### YOUR GOAL
Every line in the records below between the one holding "AUDIO1 pin BUSY: none -> D5" and the one holding "AUDIO1 pin VCC: 3V3 -> 5V", inclusive, is to be set down exactly; all other lines are to be left out.

### EXCERPTED RECORDS
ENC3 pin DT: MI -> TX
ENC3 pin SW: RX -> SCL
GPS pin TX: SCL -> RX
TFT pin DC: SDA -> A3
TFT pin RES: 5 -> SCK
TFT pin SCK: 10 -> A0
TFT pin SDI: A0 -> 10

* * *

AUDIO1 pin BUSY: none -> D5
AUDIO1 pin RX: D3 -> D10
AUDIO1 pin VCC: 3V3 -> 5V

### OUTPUT OF THE EXERCISE
AUDIO1 pin BUSY: none -> D5
AUDIO1 pin RX: D3 -> D10
AUDIO1 pin VCC: 3V3 -> 5V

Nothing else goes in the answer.